* **Your assignment**
Take the material below and output exactly the run of lines from the one containing "DRIVER pin ENA: D5 -> D2" down to the one containing "SCALE1 pin GND: GND -> none", with both included.

• • • •

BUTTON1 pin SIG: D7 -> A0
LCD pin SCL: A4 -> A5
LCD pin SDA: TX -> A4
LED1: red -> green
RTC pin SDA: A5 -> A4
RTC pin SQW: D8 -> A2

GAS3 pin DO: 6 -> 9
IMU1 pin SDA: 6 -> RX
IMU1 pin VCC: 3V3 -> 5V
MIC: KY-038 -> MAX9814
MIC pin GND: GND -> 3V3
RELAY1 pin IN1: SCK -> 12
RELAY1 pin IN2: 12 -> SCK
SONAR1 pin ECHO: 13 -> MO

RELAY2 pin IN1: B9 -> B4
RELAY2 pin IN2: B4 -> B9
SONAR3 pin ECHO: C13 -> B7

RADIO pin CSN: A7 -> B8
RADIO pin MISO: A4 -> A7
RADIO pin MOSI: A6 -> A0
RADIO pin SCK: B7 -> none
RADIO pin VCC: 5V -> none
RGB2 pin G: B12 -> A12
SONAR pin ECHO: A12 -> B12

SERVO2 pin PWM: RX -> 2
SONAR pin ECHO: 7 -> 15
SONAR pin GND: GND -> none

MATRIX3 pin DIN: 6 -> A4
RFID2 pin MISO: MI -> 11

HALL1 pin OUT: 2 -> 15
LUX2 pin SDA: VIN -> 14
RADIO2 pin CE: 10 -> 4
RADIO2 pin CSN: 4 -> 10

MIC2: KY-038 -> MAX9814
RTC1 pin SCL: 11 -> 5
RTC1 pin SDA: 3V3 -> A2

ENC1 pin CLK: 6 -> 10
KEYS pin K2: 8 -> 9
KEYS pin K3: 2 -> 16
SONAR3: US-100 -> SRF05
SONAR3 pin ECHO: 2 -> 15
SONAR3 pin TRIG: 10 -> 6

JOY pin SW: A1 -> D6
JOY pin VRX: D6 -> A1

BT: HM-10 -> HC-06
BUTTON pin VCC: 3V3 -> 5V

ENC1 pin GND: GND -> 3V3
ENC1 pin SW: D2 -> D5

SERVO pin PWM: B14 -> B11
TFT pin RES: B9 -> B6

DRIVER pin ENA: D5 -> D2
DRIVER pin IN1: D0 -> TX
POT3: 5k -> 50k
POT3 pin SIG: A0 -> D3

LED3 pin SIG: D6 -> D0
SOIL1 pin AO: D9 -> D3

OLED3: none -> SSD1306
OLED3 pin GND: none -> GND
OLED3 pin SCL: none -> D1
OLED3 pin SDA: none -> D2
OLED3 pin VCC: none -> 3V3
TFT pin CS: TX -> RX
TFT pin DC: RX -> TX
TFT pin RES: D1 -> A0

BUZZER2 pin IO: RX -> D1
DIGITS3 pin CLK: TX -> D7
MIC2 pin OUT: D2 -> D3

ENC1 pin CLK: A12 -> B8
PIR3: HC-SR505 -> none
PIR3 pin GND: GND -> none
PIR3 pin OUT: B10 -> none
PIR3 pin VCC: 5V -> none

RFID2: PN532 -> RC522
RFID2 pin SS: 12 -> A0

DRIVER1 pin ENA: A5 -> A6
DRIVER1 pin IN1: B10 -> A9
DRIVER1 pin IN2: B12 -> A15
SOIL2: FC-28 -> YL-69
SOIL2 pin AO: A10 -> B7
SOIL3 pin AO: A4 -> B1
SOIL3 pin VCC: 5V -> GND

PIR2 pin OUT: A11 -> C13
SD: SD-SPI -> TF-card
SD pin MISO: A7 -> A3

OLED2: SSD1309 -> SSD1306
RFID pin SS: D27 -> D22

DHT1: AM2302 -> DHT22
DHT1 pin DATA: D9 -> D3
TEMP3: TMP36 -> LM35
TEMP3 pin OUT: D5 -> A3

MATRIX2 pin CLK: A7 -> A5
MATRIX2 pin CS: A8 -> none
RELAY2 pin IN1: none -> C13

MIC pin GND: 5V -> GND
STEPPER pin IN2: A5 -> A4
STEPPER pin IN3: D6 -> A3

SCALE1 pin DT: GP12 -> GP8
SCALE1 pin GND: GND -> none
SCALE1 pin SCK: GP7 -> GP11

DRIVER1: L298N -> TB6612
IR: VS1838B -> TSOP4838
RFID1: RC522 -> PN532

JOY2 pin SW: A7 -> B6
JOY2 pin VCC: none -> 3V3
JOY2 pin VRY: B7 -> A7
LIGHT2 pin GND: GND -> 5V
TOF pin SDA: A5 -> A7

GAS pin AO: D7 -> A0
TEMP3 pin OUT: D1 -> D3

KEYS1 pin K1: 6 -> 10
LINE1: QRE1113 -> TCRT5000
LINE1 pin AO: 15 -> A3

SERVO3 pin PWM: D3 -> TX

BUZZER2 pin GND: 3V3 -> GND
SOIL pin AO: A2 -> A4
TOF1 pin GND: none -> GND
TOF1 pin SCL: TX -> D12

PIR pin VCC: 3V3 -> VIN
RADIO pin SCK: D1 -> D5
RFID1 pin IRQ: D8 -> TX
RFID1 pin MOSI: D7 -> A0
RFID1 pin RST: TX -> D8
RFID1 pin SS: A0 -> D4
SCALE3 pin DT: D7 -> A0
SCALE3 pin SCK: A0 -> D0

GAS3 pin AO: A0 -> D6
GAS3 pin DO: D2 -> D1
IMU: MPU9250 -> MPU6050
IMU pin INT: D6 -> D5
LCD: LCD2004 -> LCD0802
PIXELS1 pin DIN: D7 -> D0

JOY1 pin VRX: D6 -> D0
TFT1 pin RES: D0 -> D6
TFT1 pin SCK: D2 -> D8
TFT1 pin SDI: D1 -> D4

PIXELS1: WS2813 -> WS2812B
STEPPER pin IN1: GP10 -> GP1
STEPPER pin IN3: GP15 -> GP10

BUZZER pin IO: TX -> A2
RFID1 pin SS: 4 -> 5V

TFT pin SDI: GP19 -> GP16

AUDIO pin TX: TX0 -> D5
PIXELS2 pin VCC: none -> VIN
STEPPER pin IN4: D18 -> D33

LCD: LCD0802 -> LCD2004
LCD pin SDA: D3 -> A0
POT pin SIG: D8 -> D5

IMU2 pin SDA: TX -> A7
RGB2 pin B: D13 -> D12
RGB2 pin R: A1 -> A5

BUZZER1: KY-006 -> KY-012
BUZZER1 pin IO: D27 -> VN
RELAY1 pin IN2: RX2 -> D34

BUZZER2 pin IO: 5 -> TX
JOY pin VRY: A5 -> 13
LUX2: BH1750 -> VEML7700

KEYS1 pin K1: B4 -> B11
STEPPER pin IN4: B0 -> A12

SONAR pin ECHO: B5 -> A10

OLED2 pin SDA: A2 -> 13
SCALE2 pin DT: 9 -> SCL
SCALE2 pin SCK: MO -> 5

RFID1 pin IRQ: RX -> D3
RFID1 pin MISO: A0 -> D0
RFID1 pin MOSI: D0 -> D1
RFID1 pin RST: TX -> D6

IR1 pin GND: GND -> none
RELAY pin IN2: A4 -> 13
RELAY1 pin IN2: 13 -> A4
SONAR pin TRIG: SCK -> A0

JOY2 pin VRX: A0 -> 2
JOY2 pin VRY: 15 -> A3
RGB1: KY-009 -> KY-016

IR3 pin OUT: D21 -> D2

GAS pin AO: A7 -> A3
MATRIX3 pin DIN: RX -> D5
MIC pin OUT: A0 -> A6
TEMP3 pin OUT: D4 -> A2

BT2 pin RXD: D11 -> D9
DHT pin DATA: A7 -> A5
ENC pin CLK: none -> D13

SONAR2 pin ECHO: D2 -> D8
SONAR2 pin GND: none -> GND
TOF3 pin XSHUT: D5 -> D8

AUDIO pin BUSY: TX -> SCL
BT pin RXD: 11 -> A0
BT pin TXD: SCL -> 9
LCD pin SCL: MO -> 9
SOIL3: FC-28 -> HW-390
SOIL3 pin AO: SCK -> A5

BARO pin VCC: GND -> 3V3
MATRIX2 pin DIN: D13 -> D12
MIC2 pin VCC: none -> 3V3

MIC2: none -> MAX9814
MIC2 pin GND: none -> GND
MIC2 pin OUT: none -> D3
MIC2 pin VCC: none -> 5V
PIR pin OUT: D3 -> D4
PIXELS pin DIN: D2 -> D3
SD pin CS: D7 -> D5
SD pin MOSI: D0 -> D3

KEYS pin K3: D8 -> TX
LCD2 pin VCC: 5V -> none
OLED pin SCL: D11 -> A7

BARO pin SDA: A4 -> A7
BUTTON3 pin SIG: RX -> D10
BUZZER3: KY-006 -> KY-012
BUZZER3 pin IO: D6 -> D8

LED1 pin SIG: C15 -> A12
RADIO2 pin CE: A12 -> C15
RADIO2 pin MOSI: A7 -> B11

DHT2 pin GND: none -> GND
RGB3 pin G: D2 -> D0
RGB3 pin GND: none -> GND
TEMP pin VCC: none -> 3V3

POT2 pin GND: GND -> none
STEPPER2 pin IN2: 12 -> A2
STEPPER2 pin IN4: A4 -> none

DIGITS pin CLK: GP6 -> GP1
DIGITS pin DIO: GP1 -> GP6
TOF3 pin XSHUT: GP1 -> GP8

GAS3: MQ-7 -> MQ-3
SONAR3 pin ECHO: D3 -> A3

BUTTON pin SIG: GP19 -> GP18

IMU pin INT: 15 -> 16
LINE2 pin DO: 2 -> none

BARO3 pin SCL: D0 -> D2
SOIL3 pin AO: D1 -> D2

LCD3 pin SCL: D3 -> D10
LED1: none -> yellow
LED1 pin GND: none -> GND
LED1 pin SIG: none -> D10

• • • •

* **Completed task**
DRIVER pin ENA: D5 -> D2
DRIVER pin IN1: D0 -> TX
POT3: 5k -> 50k
POT3 pin SIG: A0 -> D3

LED3 pin SIG: D6 -> D0
SOIL1 pin AO: D9 -> D3

OLED3: none -> SSD1306
OLED3 pin GND: none -> GND
OLED3 pin SCL: none -> D1
OLED3 pin SDA: none -> D2
OLED3 pin VCC: none -> 3V3
TFT pin CS: TX -> RX
TFT pin DC: RX -> TX
TFT pin RES: D1 -> A0

BUZZER2 pin IO: RX -> D1
DIGITS3 pin CLK: TX -> D7
MIC2 pin OUT: D2 -> D3

ENC1 pin CLK: A12 -> B8
PIR3: HC-SR505 -> none
PIR3 pin GND: GND -> none
PIR3 pin OUT: B10 -> none
PIR3 pin VCC: 5V -> none

RFID2: PN532 -> RC522
RFID2 pin SS: 12 -> A0

DRIVER1 pin ENA: A5 -> A6
DRIVER1 pin IN1: B10 -> A9
DRIVER1 pin IN2: B12 -> A15
SOIL2: FC-28 -> YL-69
SOIL2 pin AO: A10 -> B7
SOIL3 pin AO: A4 -> B1
SOIL3 pin VCC: 5V -> GND

PIR2 pin OUT: A11 -> C13
SD: SD-SPI -> TF-card
SD pin MISO: A7 -> A3

OLED2: SSD1309 -> SSD1306
RFID pin SS: D27 -> D22

DHT1: AM2302 -> DHT22
DHT1 pin DATA: D9 -> D3
TEMP3: TMP36 -> LM35
TEMP3 pin OUT: D5 -> A3

MATRIX2 pin CLK: A7 -> A5
MATRIX2 pin CS: A8 -> none
RELAY2 pin IN1: none -> C13

MIC pin GND: 5V -> GND
STEPPER pin IN2: A5 -> A4
STEPPER pin IN3: D6 -> A3

SCALE1 pin DT: GP12 -> GP8
SCALE1 pin GND: GND -> none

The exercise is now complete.